#### [Data for this task]
==============================

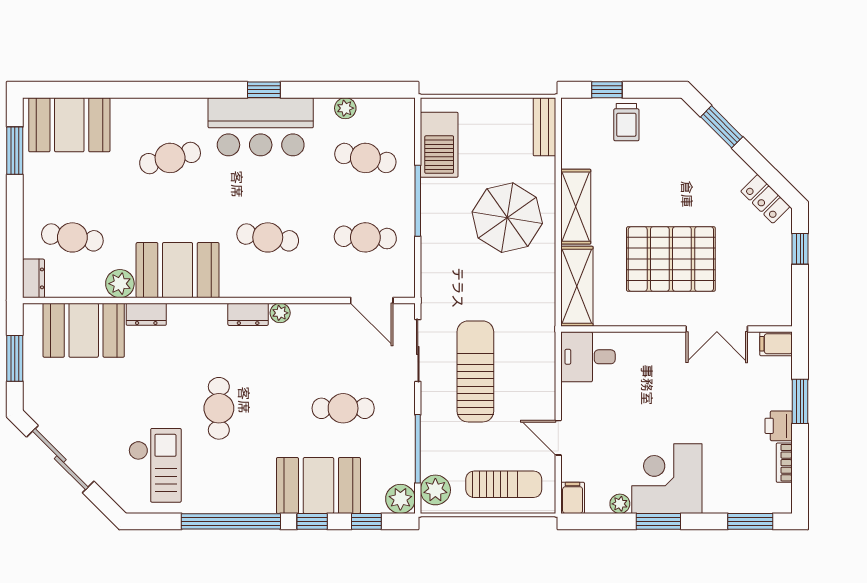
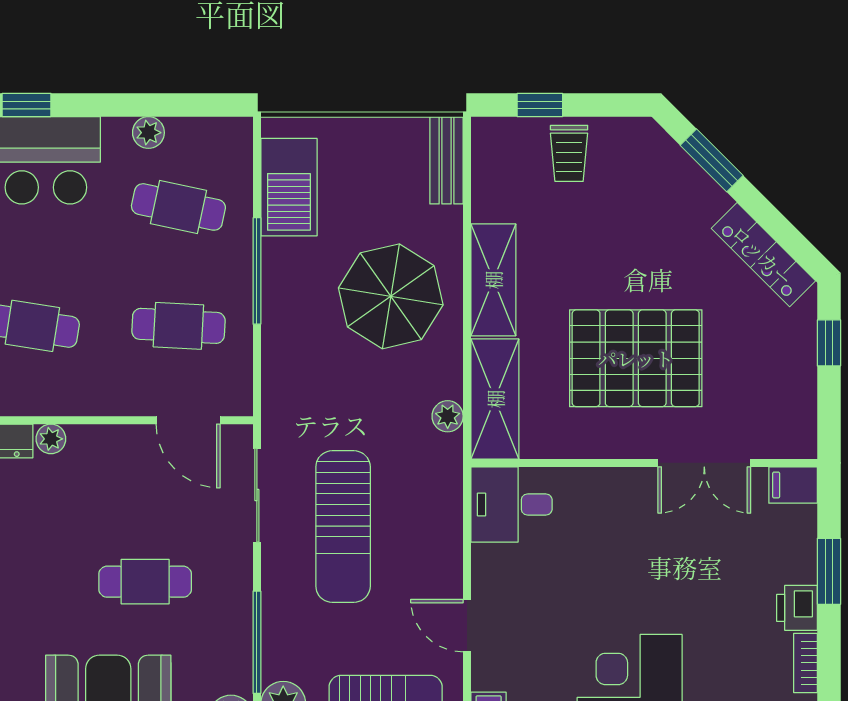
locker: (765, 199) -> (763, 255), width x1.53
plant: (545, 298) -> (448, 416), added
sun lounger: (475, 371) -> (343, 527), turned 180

==============================

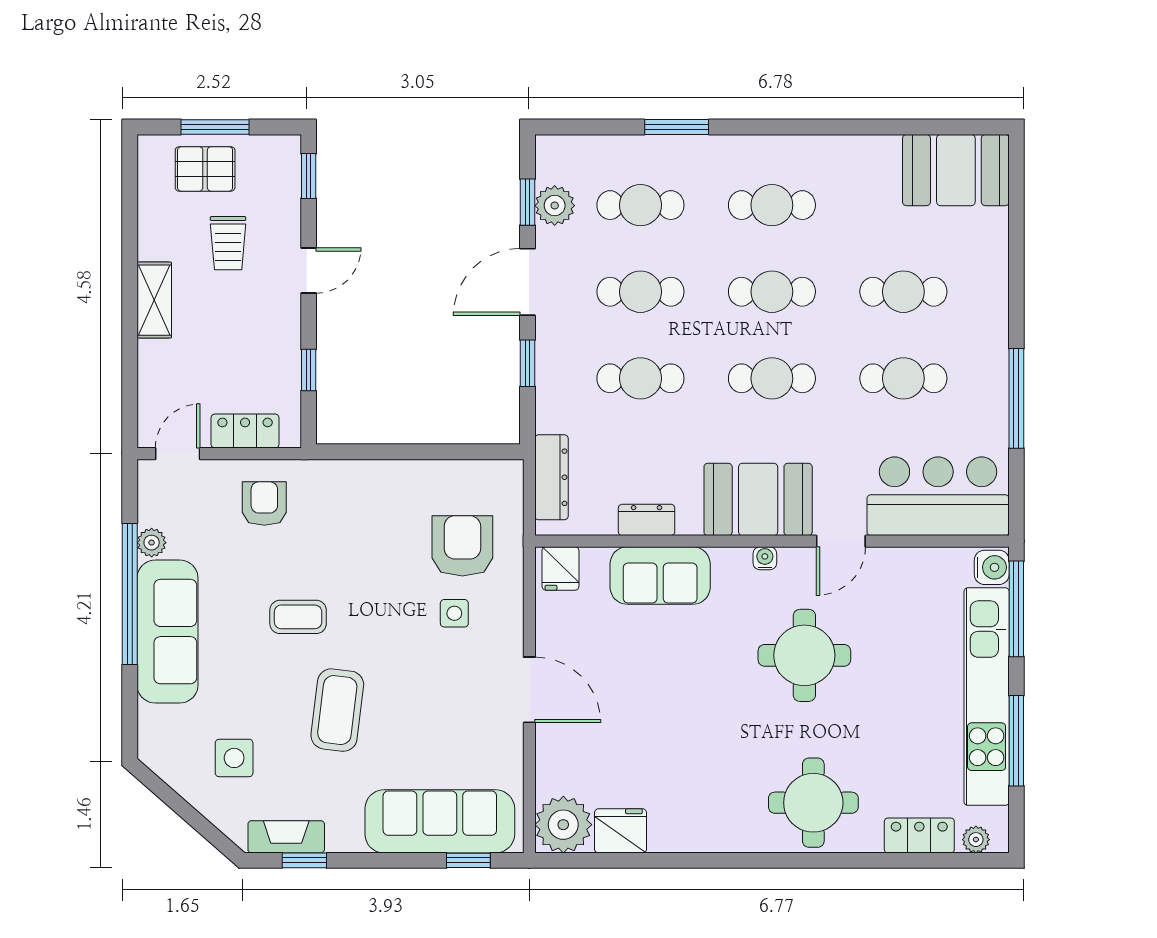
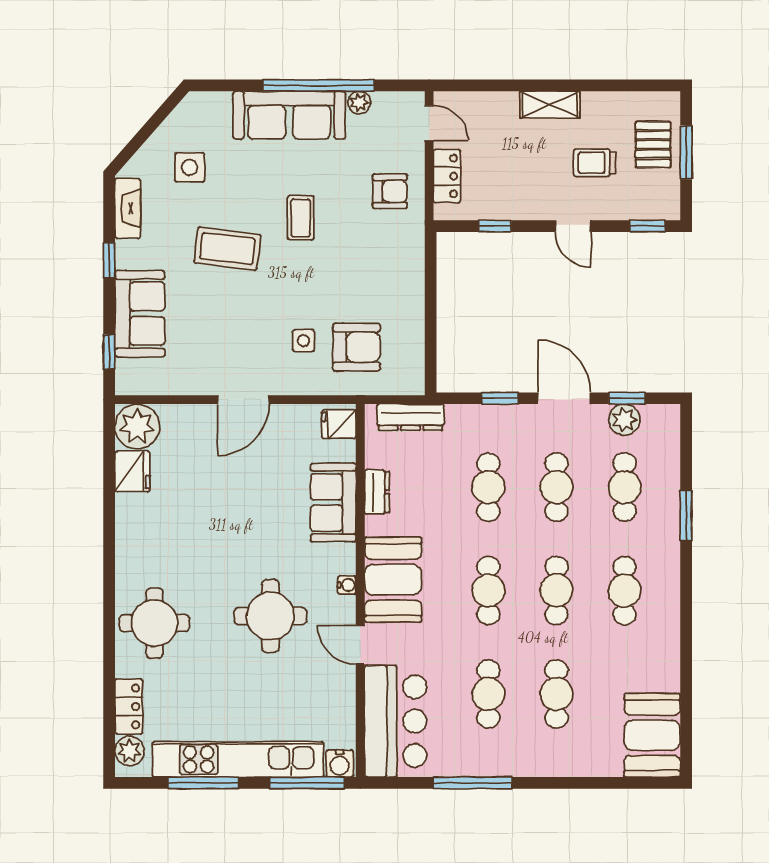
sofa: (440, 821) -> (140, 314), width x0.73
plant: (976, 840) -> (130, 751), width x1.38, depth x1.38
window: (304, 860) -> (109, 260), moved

==============================

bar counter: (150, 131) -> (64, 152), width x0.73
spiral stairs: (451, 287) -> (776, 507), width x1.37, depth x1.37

==============================

#### [Task directions]
In the data above, which lines lie between the line with "locker: (765, 199) -> (763, 255), width x1.53" and the line with "sun lounger: (475, 371)", inclusive? Print those lines exactly and nothing else.

#### [Solution for this task]
locker: (765, 199) -> (763, 255), width x1.53
plant: (545, 298) -> (448, 416), added
sun lounger: (475, 371) -> (343, 527), turned 180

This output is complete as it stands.